*EXERCISE GOAL:*
Where an image appears, leave it out; otherwise repeat the data exactly.
(SUPPLIED ENTRIES)
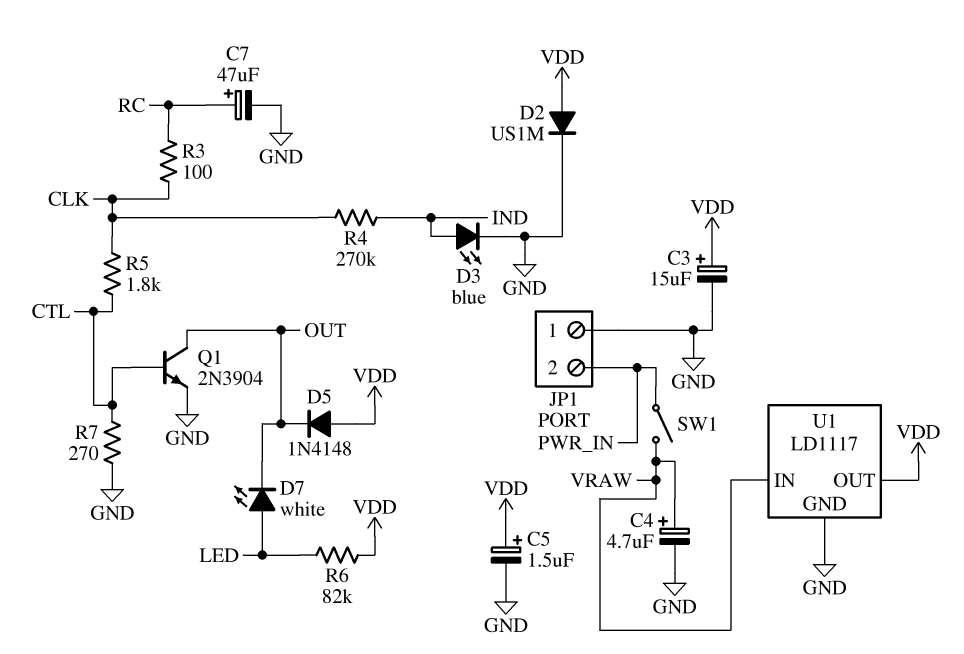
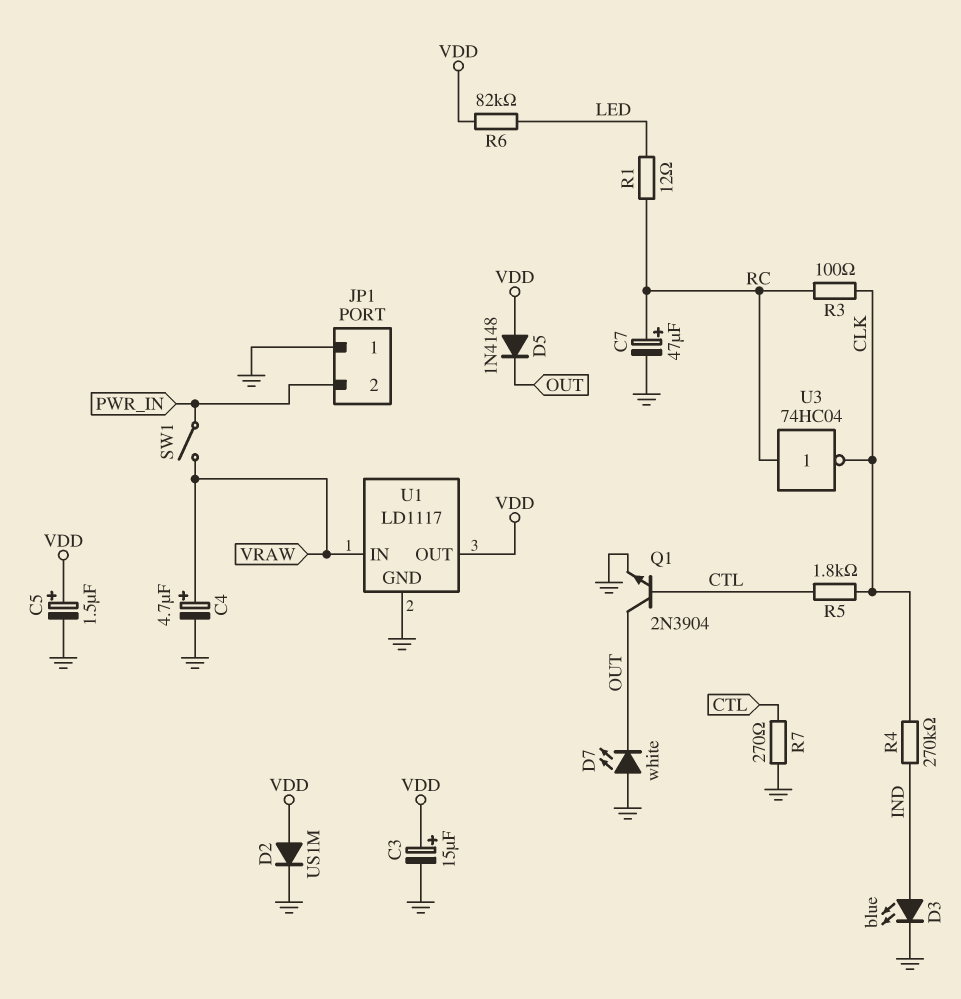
D7: LED white (A LED, K OUT) -> LED white (A GND, K OUT)
R1: none -> 12 (LED, RC)
U3: none -> NOT 74HC04 (in RC, out CLK)

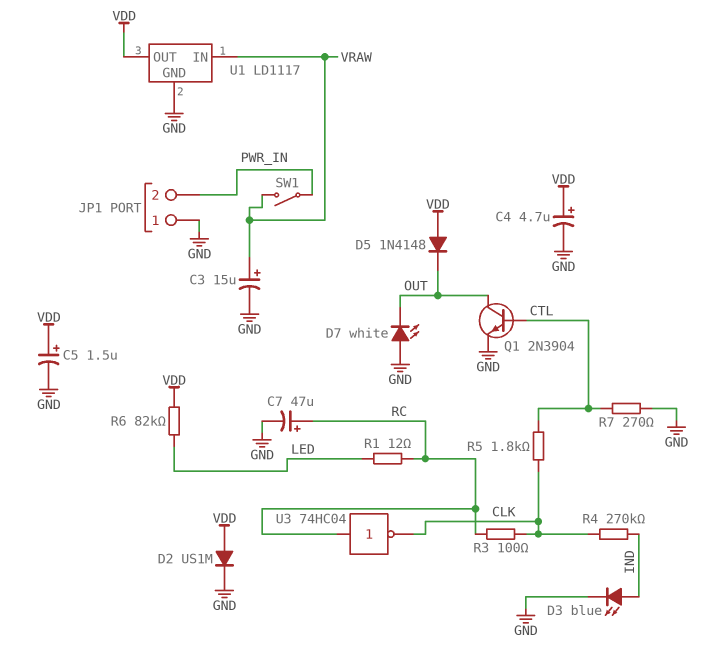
C3: 15uF (plus VDD, minus GND) -> 15uF (plus VRAW, minus GND)
C4: 4.7uF (plus VRAW, minus GND) -> 4.7uF (plus VDD, minus GND)

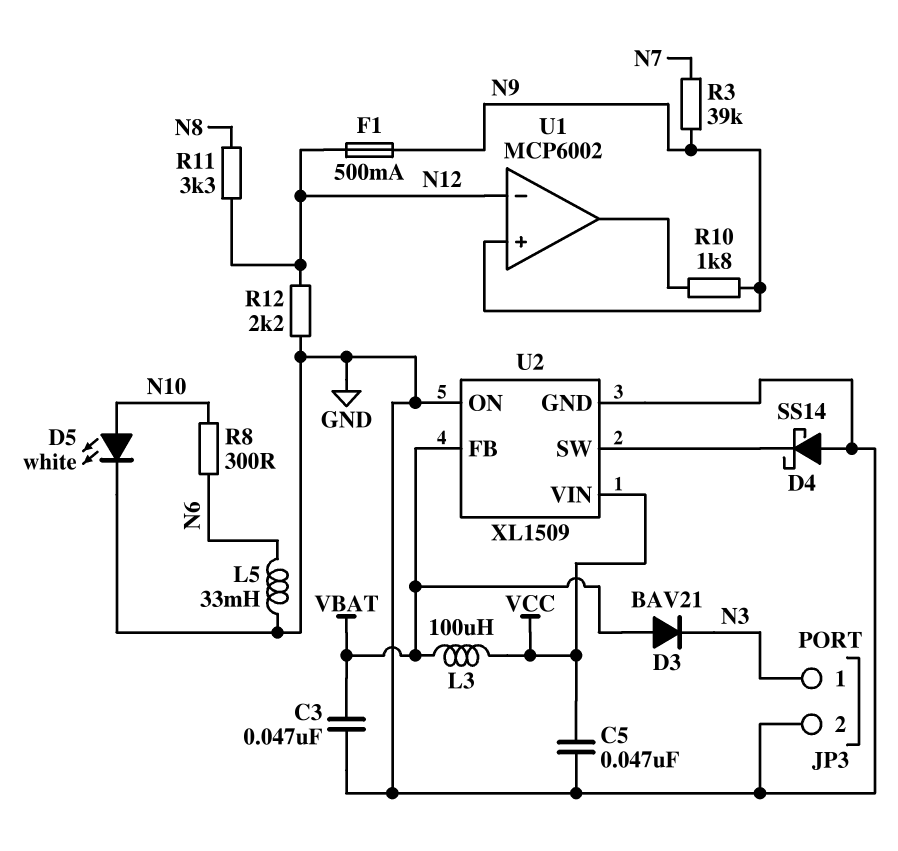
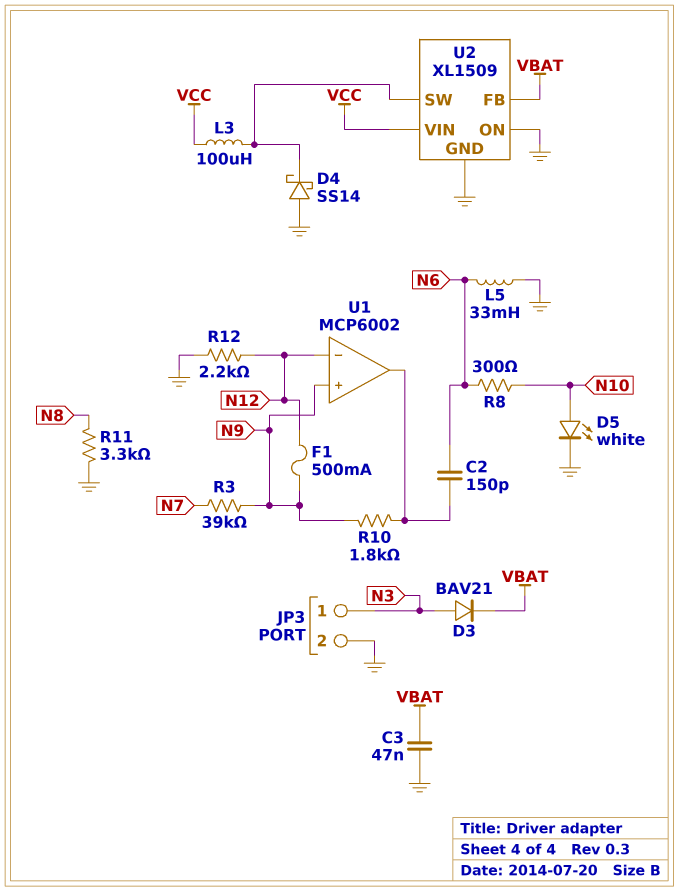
C2: none -> 150pF (N6, U1/out)
C5: 47nF (GND, VCC) -> none
D3: diode BAV21 (A VBAT, K N3) -> diode BAV21 (A N3, K VBAT)
L3: 100uH (VBAT, VCC) -> 100uH (U2/SW, VCC)
R11: 3.3k (N8, N12) -> 3.3k (GND, N8)

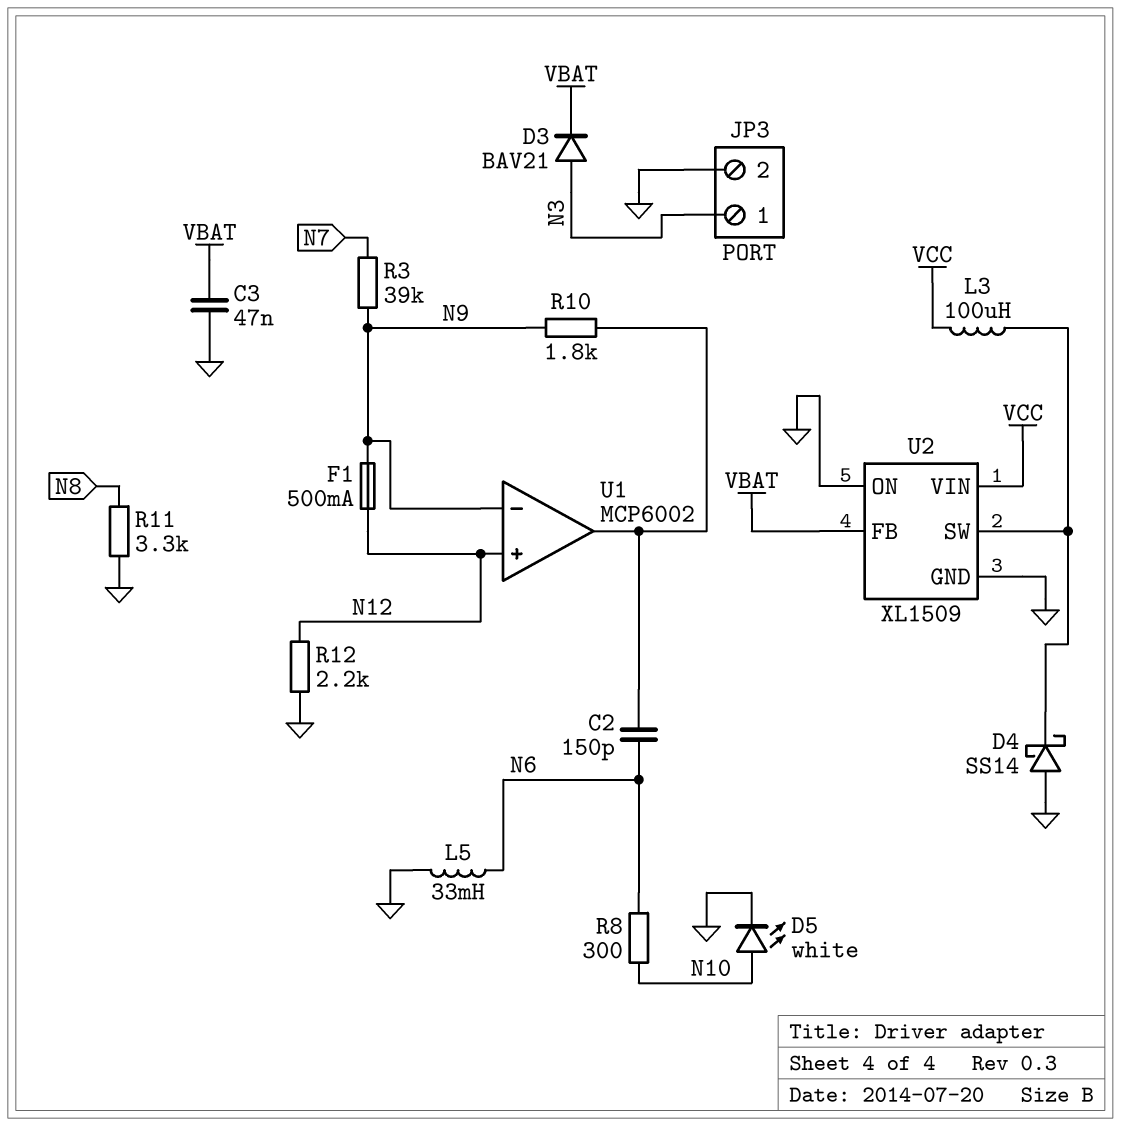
U1 pin in+: N9 -> N12
U1 pin in-: N12 -> N9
(End SUPPLIED ENTRIES)
*FINISHED TASK:*
D7: LED white (A LED, K OUT) -> LED white (A GND, K OUT)
R1: none -> 12 (LED, RC)
U3: none -> NOT 74HC04 (in RC, out CLK)

C3: 15uF (plus VDD, minus GND) -> 15uF (plus VRAW, minus GND)
C4: 4.7uF (plus VRAW, minus GND) -> 4.7uF (plus VDD, minus GND)

C2: none -> 150pF (N6, U1/out)
C5: 47nF (GND, VCC) -> none
D3: diode BAV21 (A VBAT, K N3) -> diode BAV21 (A N3, K VBAT)
L3: 100uH (VBAT, VCC) -> 100uH (U2/SW, VCC)
R11: 3.3k (N8, N12) -> 3.3k (GND, N8)

U1 pin in+: N9 -> N12
U1 pin in-: N12 -> N9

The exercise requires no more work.